Find the word "none" below. Copy each line that has it.

Start of RECORDS SHOWN

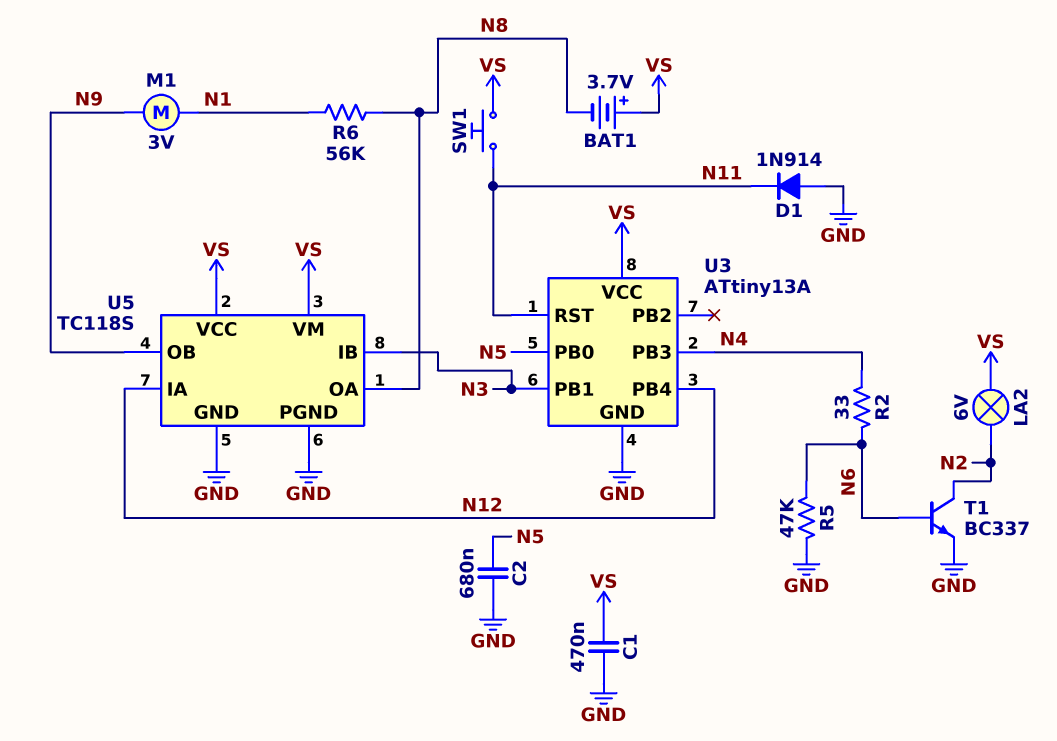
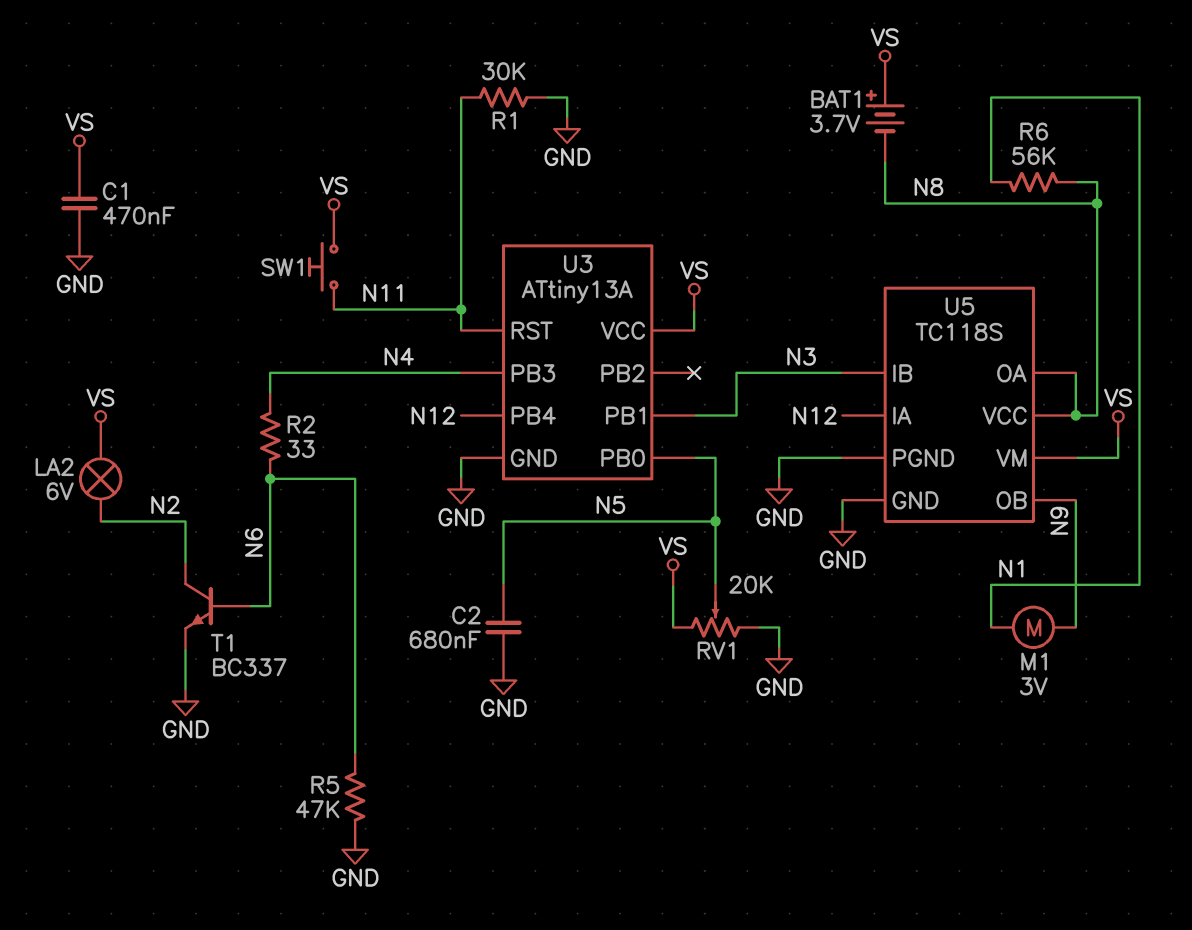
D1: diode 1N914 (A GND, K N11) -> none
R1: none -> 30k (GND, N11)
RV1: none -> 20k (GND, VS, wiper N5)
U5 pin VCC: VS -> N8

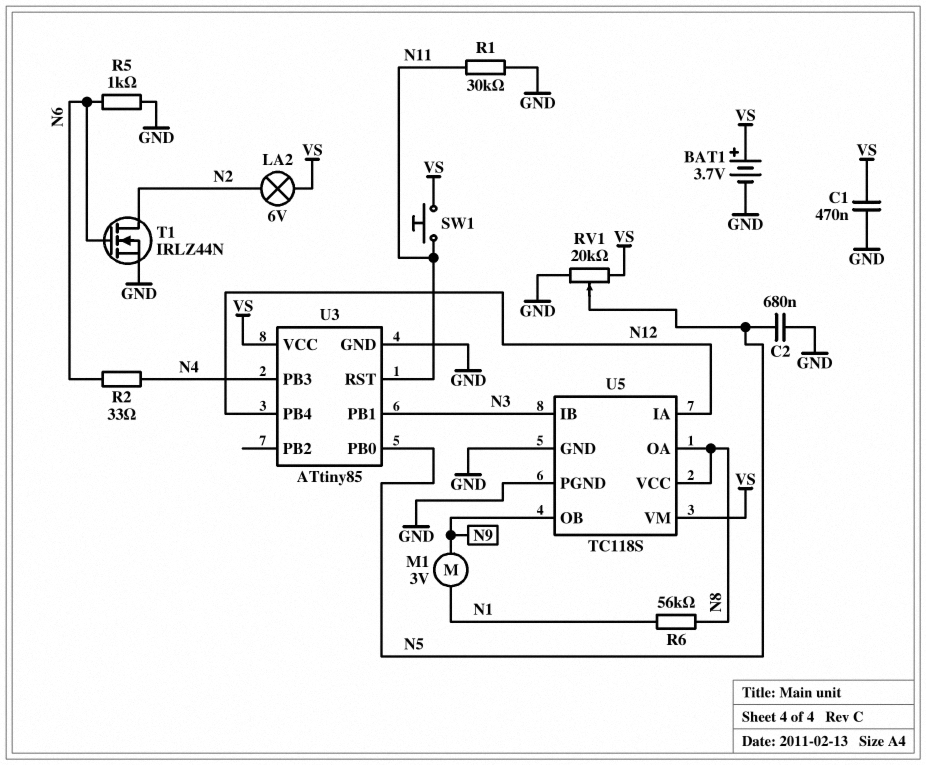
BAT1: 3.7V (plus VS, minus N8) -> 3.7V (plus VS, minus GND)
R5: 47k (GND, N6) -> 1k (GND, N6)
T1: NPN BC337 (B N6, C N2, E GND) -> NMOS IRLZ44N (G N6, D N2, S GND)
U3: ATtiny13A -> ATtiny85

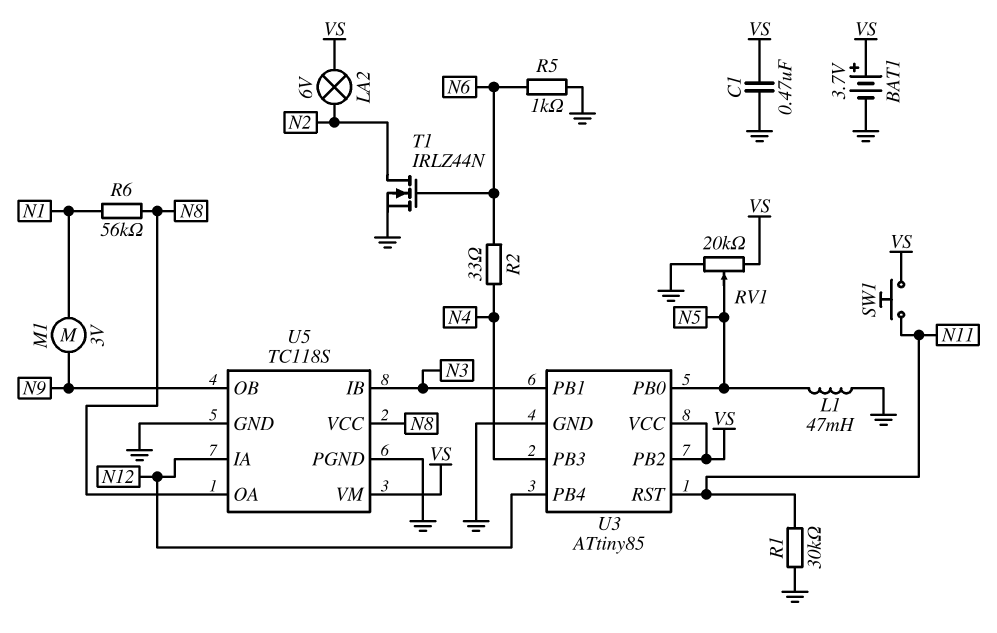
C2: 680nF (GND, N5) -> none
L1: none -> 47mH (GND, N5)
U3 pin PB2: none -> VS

End of RECORDS SHOWN

» YOUR SOLUTION
D1: diode 1N914 (A GND, K N11) -> none
R1: none -> 30k (GND, N11)
RV1: none -> 20k (GND, VS, wiper N5)
C2: 680nF (GND, N5) -> none
L1: none -> 47mH (GND, N5)
U3 pin PB2: none -> VS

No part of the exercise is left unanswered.